[start of Data shown]

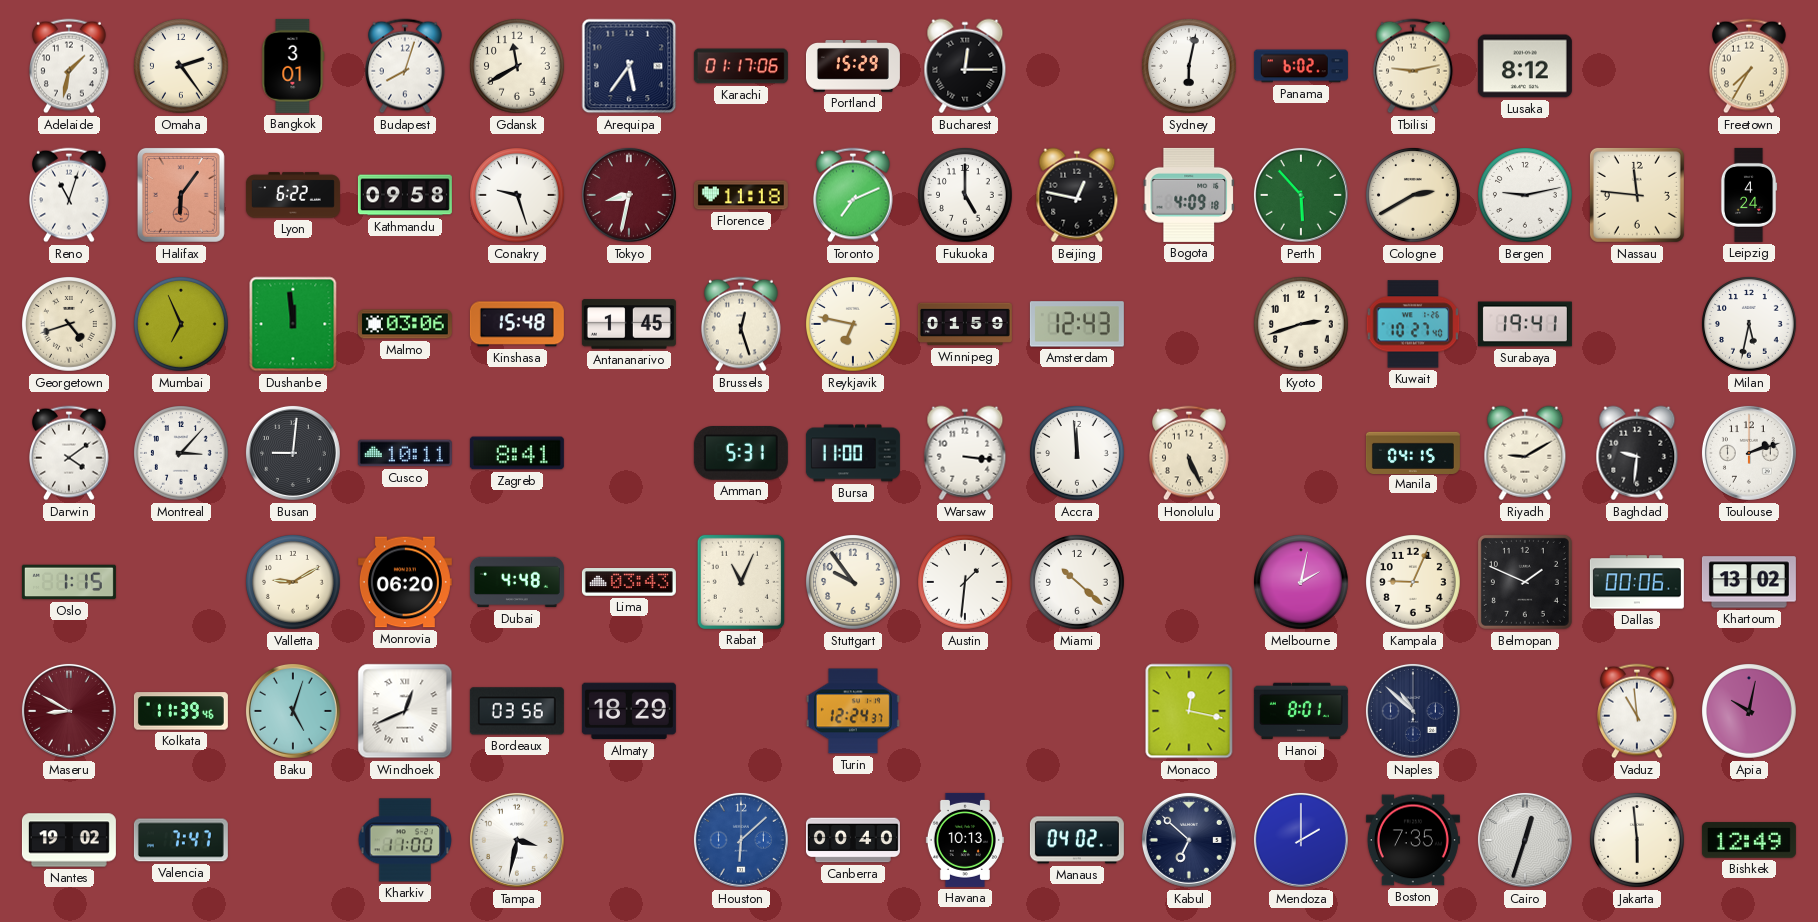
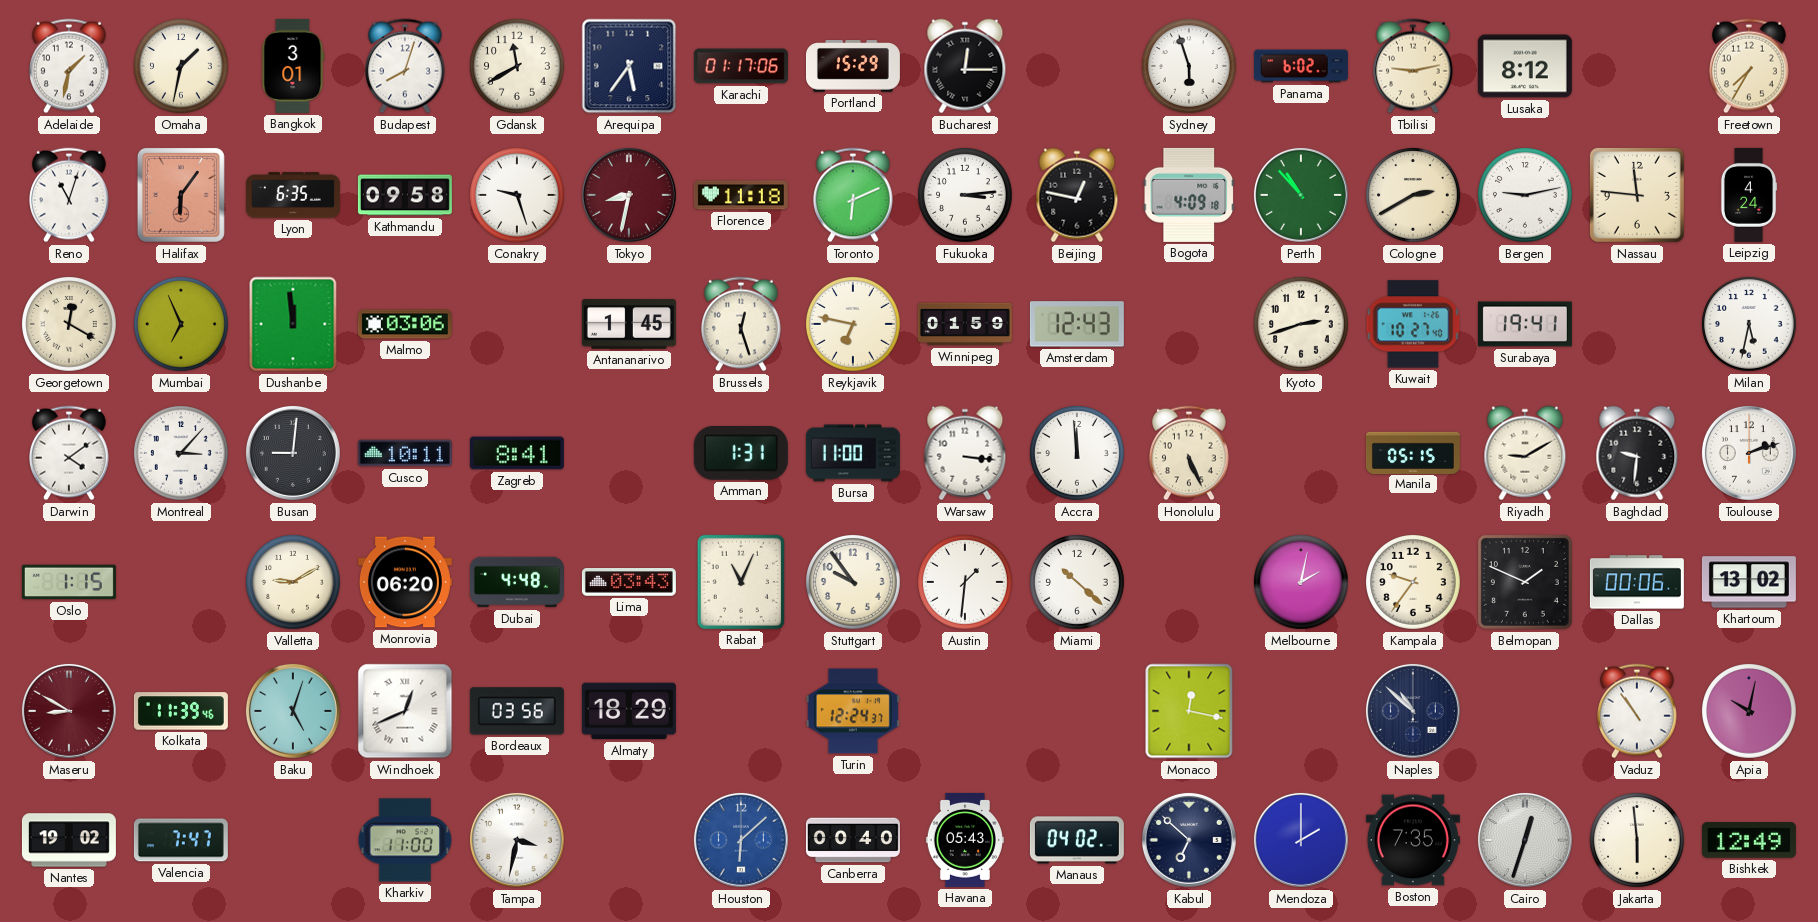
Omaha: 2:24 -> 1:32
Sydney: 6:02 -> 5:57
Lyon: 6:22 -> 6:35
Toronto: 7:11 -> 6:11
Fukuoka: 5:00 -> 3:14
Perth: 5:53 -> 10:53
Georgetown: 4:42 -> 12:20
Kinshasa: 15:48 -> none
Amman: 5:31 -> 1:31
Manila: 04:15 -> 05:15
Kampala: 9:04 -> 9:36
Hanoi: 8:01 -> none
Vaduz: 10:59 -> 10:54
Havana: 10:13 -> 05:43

[end of Data shown]
[start of Data shown]

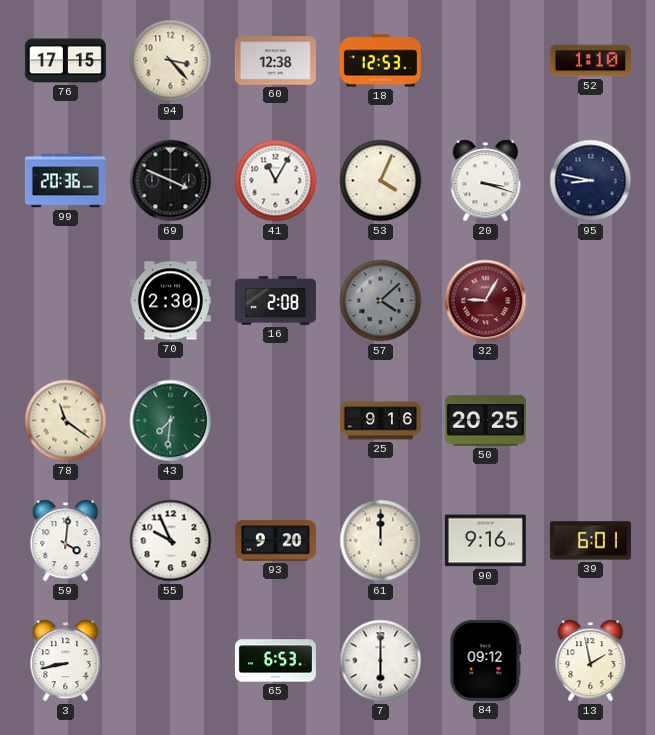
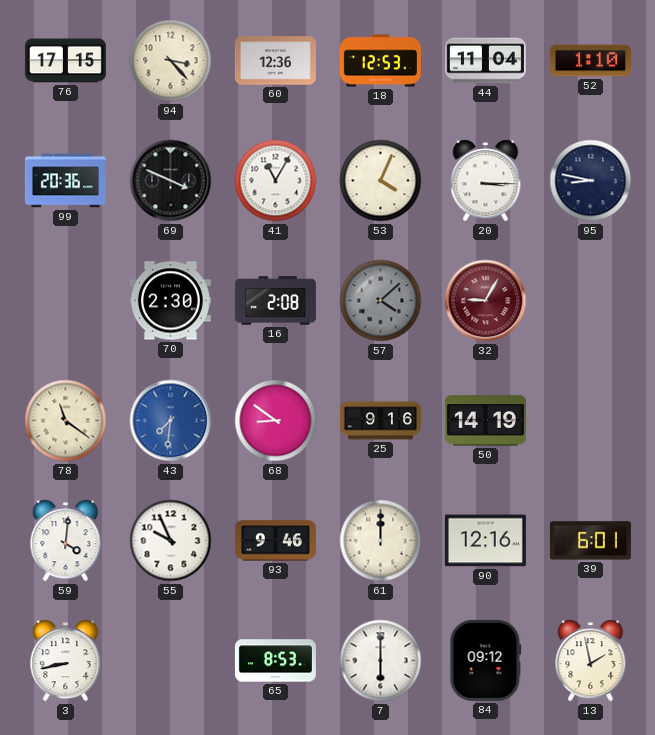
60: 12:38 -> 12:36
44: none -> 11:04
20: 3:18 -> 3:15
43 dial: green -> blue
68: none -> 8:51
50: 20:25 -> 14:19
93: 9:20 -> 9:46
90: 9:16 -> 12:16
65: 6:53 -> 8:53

[end of Data shown]
[start of Data shown]

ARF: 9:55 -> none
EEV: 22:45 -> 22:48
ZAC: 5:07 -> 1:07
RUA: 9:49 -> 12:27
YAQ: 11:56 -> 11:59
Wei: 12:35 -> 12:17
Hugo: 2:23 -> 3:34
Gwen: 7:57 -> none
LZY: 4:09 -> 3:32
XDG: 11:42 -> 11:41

[end of Data shown]

▸ Aim of the exercise
Retype the data above word for word, starting with the line that contains "ARF: 9:55 -> none" and going on through the line that contains "XDG: 11:42 -> 11:41", both included.

▸ Answer
ARF: 9:55 -> none
EEV: 22:45 -> 22:48
ZAC: 5:07 -> 1:07
RUA: 9:49 -> 12:27
YAQ: 11:56 -> 11:59
Wei: 12:35 -> 12:17
Hugo: 2:23 -> 3:34
Gwen: 7:57 -> none
LZY: 4:09 -> 3:32
XDG: 11:42 -> 11:41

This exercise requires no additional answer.